_The problem_
One exact copy of the listing is needed. It should contain no pictures.
'''
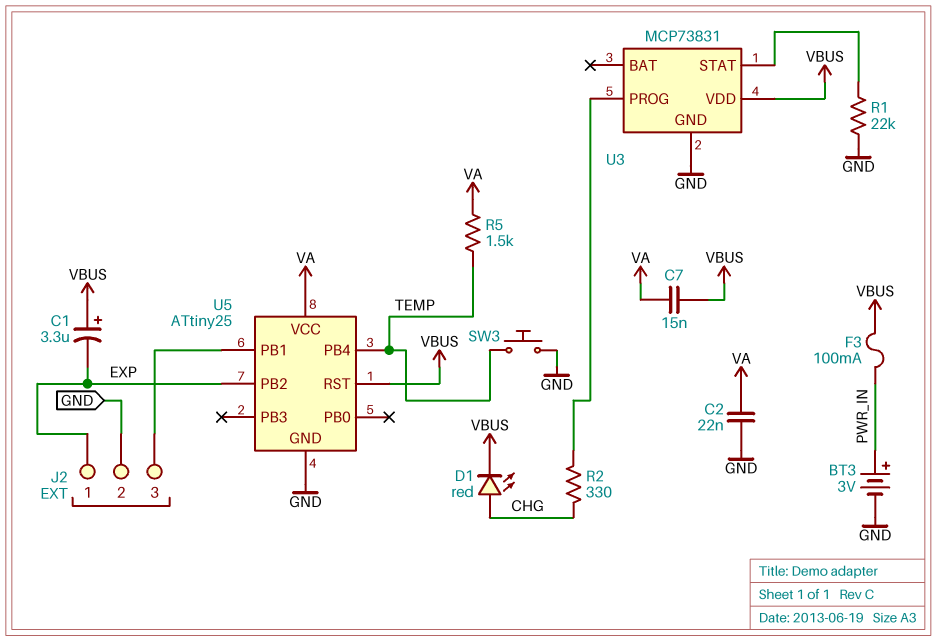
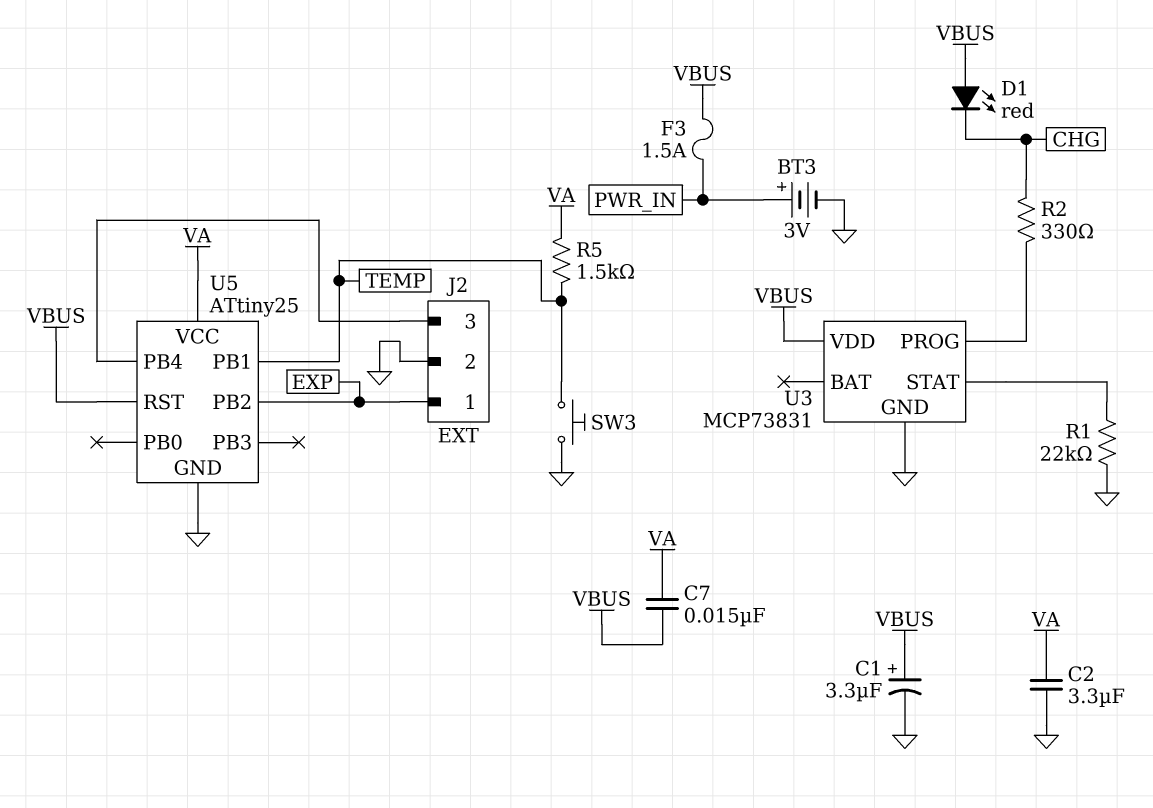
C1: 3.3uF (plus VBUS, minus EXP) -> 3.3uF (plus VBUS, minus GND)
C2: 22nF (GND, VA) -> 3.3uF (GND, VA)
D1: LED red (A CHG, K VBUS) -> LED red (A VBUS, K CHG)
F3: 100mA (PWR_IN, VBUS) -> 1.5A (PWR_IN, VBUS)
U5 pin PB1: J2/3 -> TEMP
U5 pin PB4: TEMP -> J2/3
'''
_Exercise output_
C1: 3.3uF (plus VBUS, minus EXP) -> 3.3uF (plus VBUS, minus GND)
C2: 22nF (GND, VA) -> 3.3uF (GND, VA)
D1: LED red (A CHG, K VBUS) -> LED red (A VBUS, K CHG)
F3: 100mA (PWR_IN, VBUS) -> 1.5A (PWR_IN, VBUS)
U5 pin PB1: J2/3 -> TEMP
U5 pin PB4: TEMP -> J2/3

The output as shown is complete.